-- start of TASK INPUT --
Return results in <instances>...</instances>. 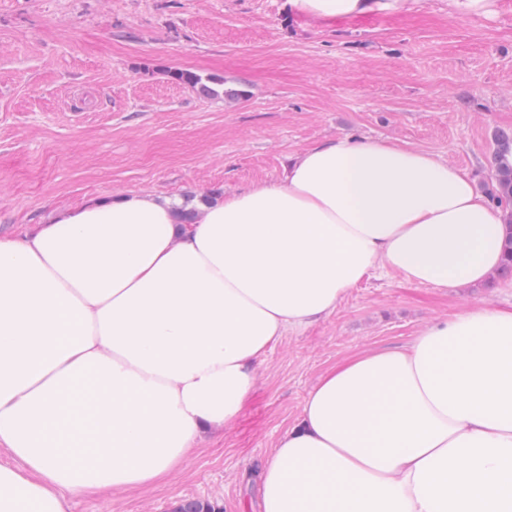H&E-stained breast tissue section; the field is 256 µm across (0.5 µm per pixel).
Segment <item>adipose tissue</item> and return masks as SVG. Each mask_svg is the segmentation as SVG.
I'll return each instance as SVG.
<instances>
[{"instance_id": "adipose-tissue-1", "label": "adipose tissue", "mask_w": 512, "mask_h": 512, "mask_svg": "<svg viewBox=\"0 0 512 512\" xmlns=\"http://www.w3.org/2000/svg\"><path fill=\"white\" fill-rule=\"evenodd\" d=\"M417 0H288L317 29ZM92 197L0 239V512L130 491L224 432L269 350L377 271L471 288L504 212L413 146L337 138L281 181L197 202ZM264 512H512V310L476 305L350 356L261 474Z\"/></svg>"}]
</instances>
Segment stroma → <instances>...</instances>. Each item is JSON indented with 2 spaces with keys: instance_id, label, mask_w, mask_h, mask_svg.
<instances>
[{
  "instance_id": "1",
  "label": "stroma",
  "mask_w": 512,
  "mask_h": 512,
  "mask_svg": "<svg viewBox=\"0 0 512 512\" xmlns=\"http://www.w3.org/2000/svg\"><path fill=\"white\" fill-rule=\"evenodd\" d=\"M180 70L240 95L204 96L170 79ZM504 132L512 0L492 19L419 0L316 31L287 0H0V238L91 197L188 200L277 182L289 158L344 136L428 150L484 191ZM480 304L511 309L512 278L466 290L363 279L267 353L237 422L204 435L164 484L75 494L70 512H174L185 500L263 512L260 468L328 368Z\"/></svg>"
}]
</instances>
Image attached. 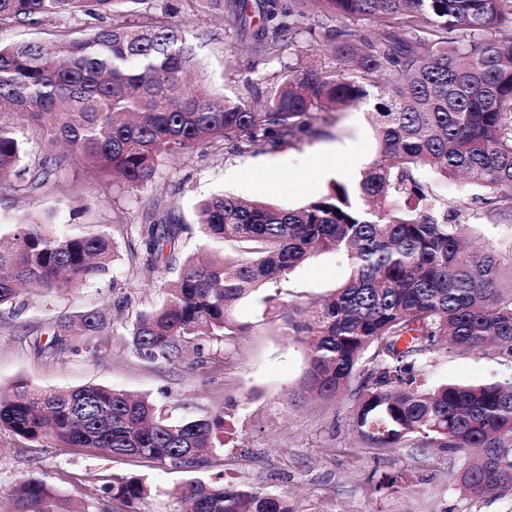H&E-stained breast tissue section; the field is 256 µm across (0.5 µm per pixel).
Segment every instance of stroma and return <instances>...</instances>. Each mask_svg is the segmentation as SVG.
I'll use <instances>...</instances> for the list:
<instances>
[{"label":"stroma","instance_id":"stroma-1","mask_svg":"<svg viewBox=\"0 0 512 512\" xmlns=\"http://www.w3.org/2000/svg\"><path fill=\"white\" fill-rule=\"evenodd\" d=\"M171 10L194 46L195 79L231 100L271 90L289 66H335L324 49V31L301 38L281 57L260 55L229 14L199 7L197 0H158ZM80 18L40 26L0 27V45L54 40L75 32ZM372 102L341 112L328 135L295 147L243 155L223 143L187 158L161 160L155 179L140 188L111 183L83 162H74L48 190L28 195L0 184V228L22 215L45 221L50 232L114 239L108 271L89 283L45 294L24 292L20 306L0 308V393L20 383L53 391L103 385L149 396L173 419L223 412L233 443L216 449L188 474L138 458H113L82 448L45 447L0 430V491L30 478L44 481L74 504L89 502L116 475H136L151 487L139 512H183L176 489L188 476L260 488L286 498L293 512H512V495L478 501L456 488L460 459L436 448L406 445L373 448L352 428L351 397L321 402L298 397L308 367L307 346L289 336L281 313L266 311L259 297L241 301L235 318L244 330L228 338L205 337L176 364L141 358L126 328L139 312L159 304L170 270L145 269L131 258L136 225L153 206L191 220L195 203L214 193L296 208L325 194L333 181L357 186L379 154ZM351 274L345 255L324 252L297 267L282 290L287 307L331 295ZM97 310L112 320L103 336L56 339L57 322ZM428 384L453 379L512 377V353L492 355L443 350L425 357ZM402 473L400 488L382 484Z\"/></svg>","mask_w":512,"mask_h":512}]
</instances>
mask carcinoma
<instances>
[{"label":"carcinoma","instance_id":"carcinoma-1","mask_svg":"<svg viewBox=\"0 0 512 512\" xmlns=\"http://www.w3.org/2000/svg\"><path fill=\"white\" fill-rule=\"evenodd\" d=\"M152 0H0V25L97 21L84 37L0 45V182L17 193L43 190L75 156L130 188L151 182L166 156L188 157L224 141V152L296 146L325 134L330 114L376 100L371 119L379 156L358 189L333 182L295 209L213 195L193 224L159 209L145 215L132 258L174 270L164 300L127 327L141 357L179 360L199 336L244 330L235 306L260 288L280 307L291 272L324 251L351 261L349 280L324 302L288 312V334L313 336L302 388L335 400L357 384L353 429L375 448L412 442L464 459L458 482L473 499L512 492V378L425 387L419 362L444 347L488 355L512 351V257L466 247L481 220L512 219V0H263L256 51L277 56L329 20L326 51L336 69L288 74L266 96L232 101L189 86L195 65L185 31L152 12ZM243 26L248 0H204ZM142 5V21L126 13ZM385 80L380 93L370 77ZM461 177L469 200L436 194L423 173ZM197 228L223 255L177 262L183 235ZM0 246V307L23 289L46 292L106 272V233L55 235L28 216ZM98 311L57 323L59 336H100ZM224 413L174 420L149 398L99 385L40 391L24 384L0 395V429L32 443L88 448L180 471L231 441ZM104 493L124 512L150 493L144 479L115 477ZM16 512H73L69 500L32 478L12 488ZM188 512H291L260 489L189 480Z\"/></svg>","mask_w":512,"mask_h":512}]
</instances>
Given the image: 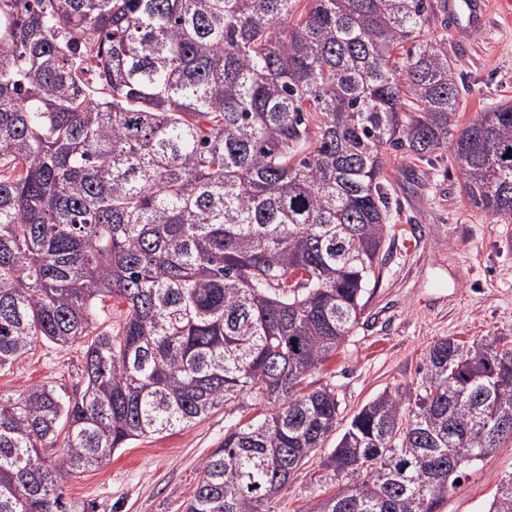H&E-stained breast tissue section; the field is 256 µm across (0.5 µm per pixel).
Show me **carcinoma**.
Instances as JSON below:
<instances>
[{
    "label": "carcinoma",
    "instance_id": "1",
    "mask_svg": "<svg viewBox=\"0 0 512 512\" xmlns=\"http://www.w3.org/2000/svg\"><path fill=\"white\" fill-rule=\"evenodd\" d=\"M0 0V370L79 344L72 392L0 396V512H63L57 474L259 399L185 512H270L336 432L304 381L358 327L390 235L385 151L453 138L471 205L512 218V105L457 129L427 0ZM126 306L117 332L100 304ZM414 399L353 415L307 512H438L512 447V345L435 342ZM60 458H53L55 448ZM488 512H512V473Z\"/></svg>",
    "mask_w": 512,
    "mask_h": 512
}]
</instances>
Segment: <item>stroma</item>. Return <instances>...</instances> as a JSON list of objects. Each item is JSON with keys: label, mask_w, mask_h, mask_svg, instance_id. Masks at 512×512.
Wrapping results in <instances>:
<instances>
[{"label": "stroma", "mask_w": 512, "mask_h": 512, "mask_svg": "<svg viewBox=\"0 0 512 512\" xmlns=\"http://www.w3.org/2000/svg\"><path fill=\"white\" fill-rule=\"evenodd\" d=\"M432 8L419 41L447 52L463 106L465 126L484 109L512 103V12L490 0L482 30L450 27ZM392 232L380 282L358 328L336 357L311 377L334 388L341 423L384 390H416L431 345L442 338L470 342L503 338L512 343V221L472 206L452 146L438 159L417 162L388 151ZM80 348L36 343L0 371V395L33 384L73 387L81 377ZM237 412L212 413L188 429L166 432L117 450L101 468L62 474L58 486L66 512H183L202 477L201 464L224 441ZM327 449H319L289 479L271 512H299L339 489L324 484ZM512 472V447L499 449L460 473L440 512H488L501 481Z\"/></svg>", "instance_id": "obj_1"}]
</instances>
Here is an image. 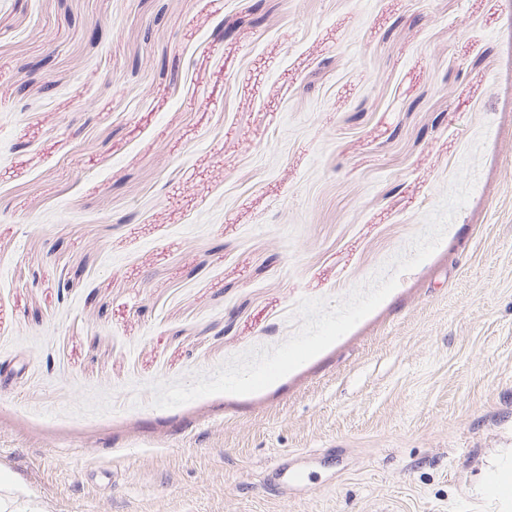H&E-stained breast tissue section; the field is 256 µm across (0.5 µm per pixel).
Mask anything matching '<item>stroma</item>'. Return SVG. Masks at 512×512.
I'll use <instances>...</instances> for the list:
<instances>
[{
	"mask_svg": "<svg viewBox=\"0 0 512 512\" xmlns=\"http://www.w3.org/2000/svg\"><path fill=\"white\" fill-rule=\"evenodd\" d=\"M48 66H41V59ZM434 253L266 389L153 407ZM512 0H0V469L52 512H502ZM303 484L268 493L278 462Z\"/></svg>",
	"mask_w": 512,
	"mask_h": 512,
	"instance_id": "35a3bbf8",
	"label": "stroma"
}]
</instances>
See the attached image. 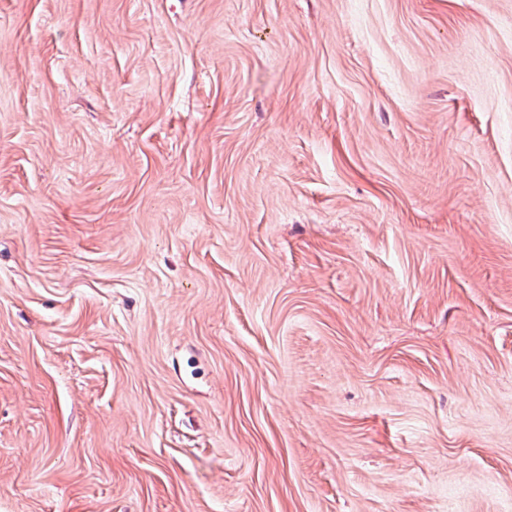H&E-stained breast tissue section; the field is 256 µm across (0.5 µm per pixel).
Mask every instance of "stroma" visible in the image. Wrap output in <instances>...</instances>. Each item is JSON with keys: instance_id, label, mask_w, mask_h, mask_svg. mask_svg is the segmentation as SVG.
I'll list each match as a JSON object with an SVG mask.
<instances>
[{"instance_id": "1", "label": "stroma", "mask_w": 512, "mask_h": 512, "mask_svg": "<svg viewBox=\"0 0 512 512\" xmlns=\"http://www.w3.org/2000/svg\"><path fill=\"white\" fill-rule=\"evenodd\" d=\"M0 512H512V0H0Z\"/></svg>"}]
</instances>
-- end of TASK INPUT --
=== WORK INSTRUCTIONS ===
All lines from the one containing "Mask every instance" through the end of the records, both ends included, are to be quoted exactly; please add nothing else.

=== RESPONSE TO THE TASK ===
Mask every instance of "stroma" visible in the image. Wrap output in <instances>...</instances>. Each item is JSON with keys: instance_id, label, mask_w, mask_h, mask_svg. mask_svg is the segmentation as SVG.
I'll list each match as a JSON object with an SVG mask.
<instances>
[{"instance_id": "1", "label": "stroma", "mask_w": 512, "mask_h": 512, "mask_svg": "<svg viewBox=\"0 0 512 512\" xmlns=\"http://www.w3.org/2000/svg\"><path fill=\"white\" fill-rule=\"evenodd\" d=\"M0 512H512V0H0Z\"/></svg>"}]
</instances>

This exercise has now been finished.